Among the entries below, find every line that has "VBAT" and pull it out.

Records excerpted from a collection:

----

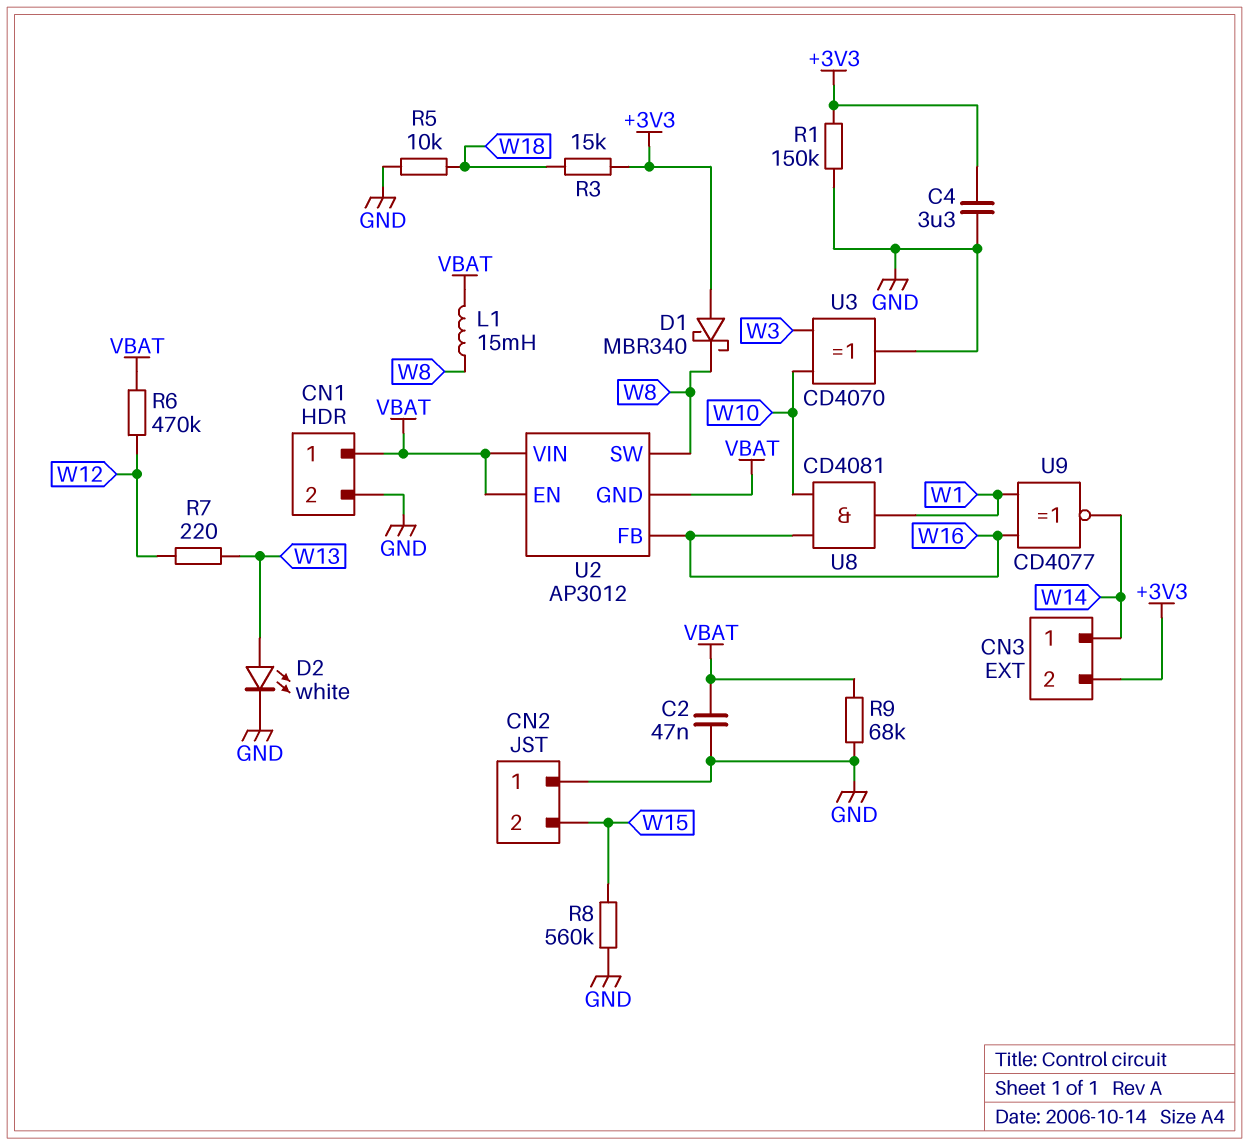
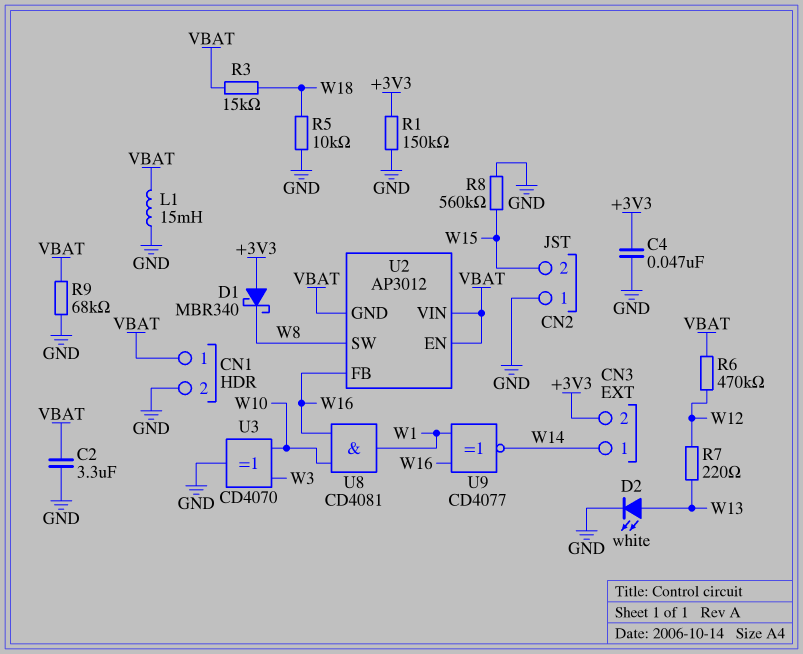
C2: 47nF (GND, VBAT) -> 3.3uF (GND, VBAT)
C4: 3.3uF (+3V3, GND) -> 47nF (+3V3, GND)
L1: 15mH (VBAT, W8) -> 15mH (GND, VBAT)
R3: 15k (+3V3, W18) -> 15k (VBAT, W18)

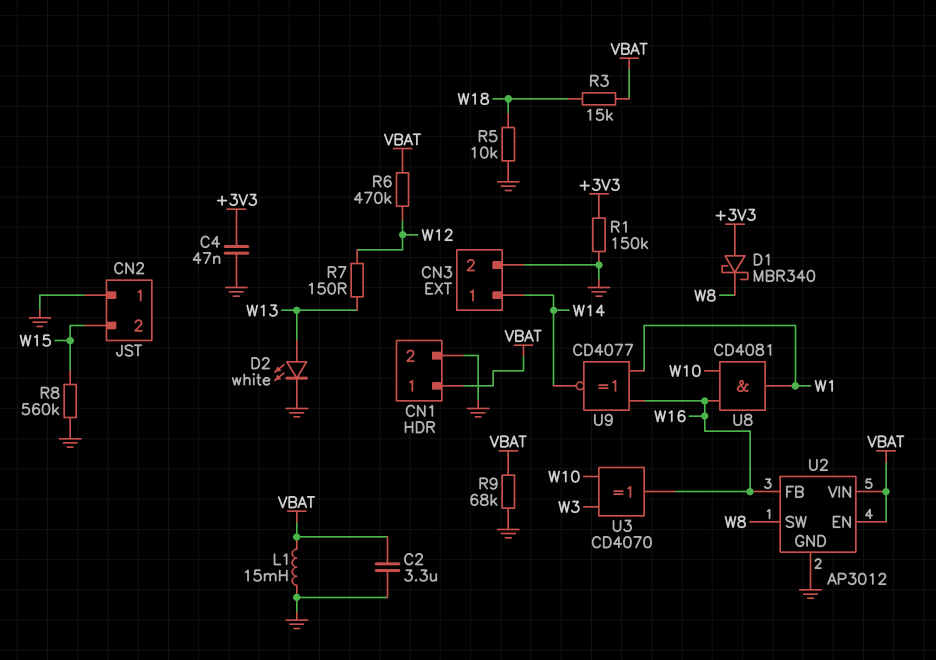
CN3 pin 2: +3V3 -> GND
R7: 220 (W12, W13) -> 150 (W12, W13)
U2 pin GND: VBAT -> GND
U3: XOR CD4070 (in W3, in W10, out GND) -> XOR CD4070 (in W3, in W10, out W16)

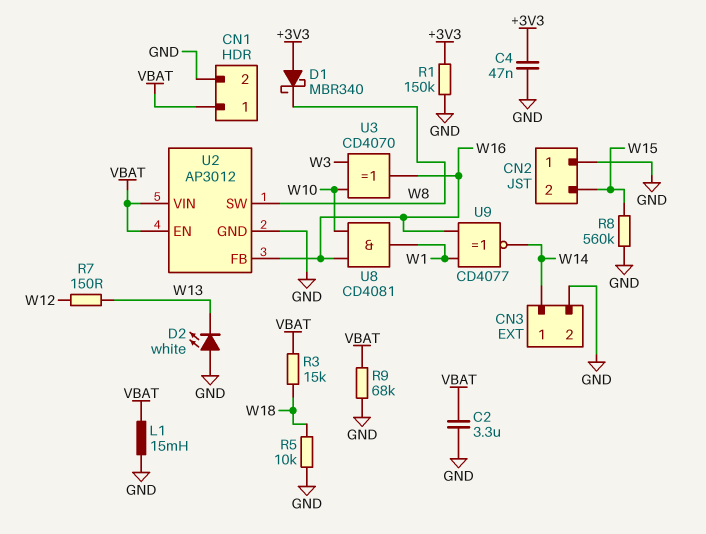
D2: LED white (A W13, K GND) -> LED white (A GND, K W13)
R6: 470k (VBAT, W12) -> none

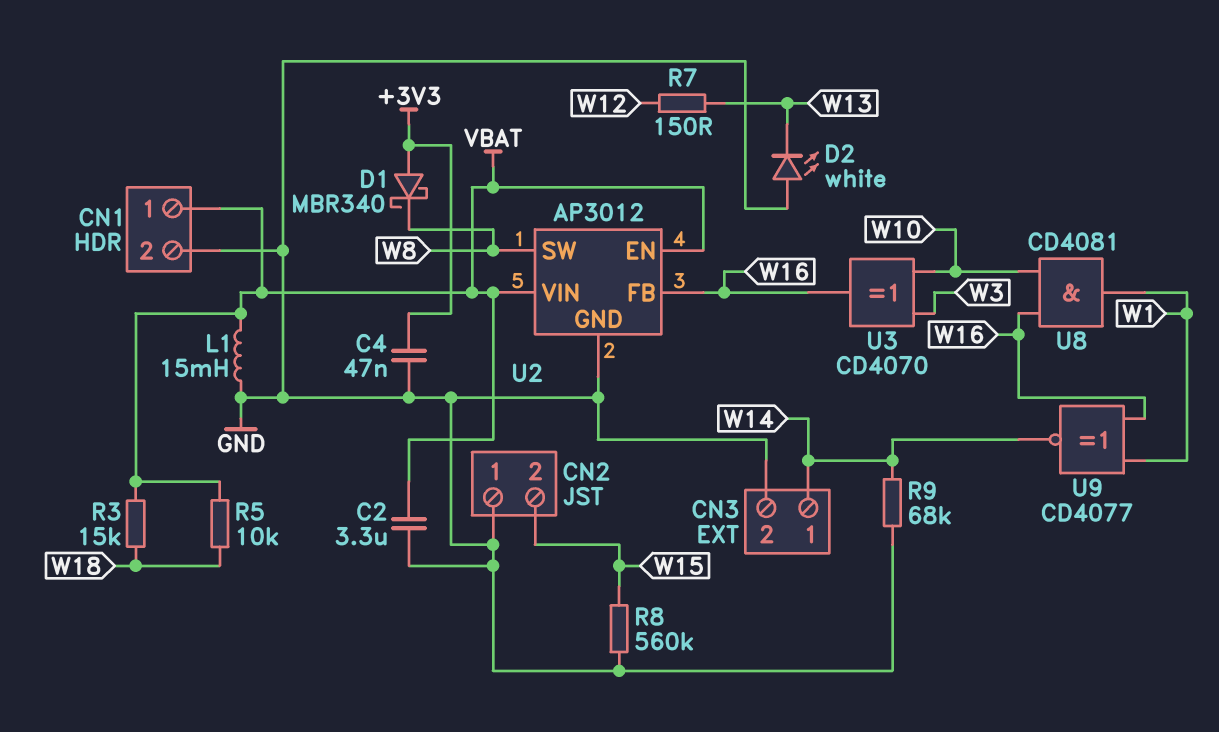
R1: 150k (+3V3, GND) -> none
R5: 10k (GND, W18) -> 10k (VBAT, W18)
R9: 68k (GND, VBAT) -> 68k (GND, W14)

----

• _Answer space_:
C2: 47nF (GND, VBAT) -> 3.3uF (GND, VBAT)
L1: 15mH (VBAT, W8) -> 15mH (GND, VBAT)
R3: 15k (+3V3, W18) -> 15k (VBAT, W18)
U2 pin GND: VBAT -> GND
R6: 470k (VBAT, W12) -> none
R5: 10k (GND, W18) -> 10k (VBAT, W18)
R9: 68k (GND, VBAT) -> 68k (GND, W14)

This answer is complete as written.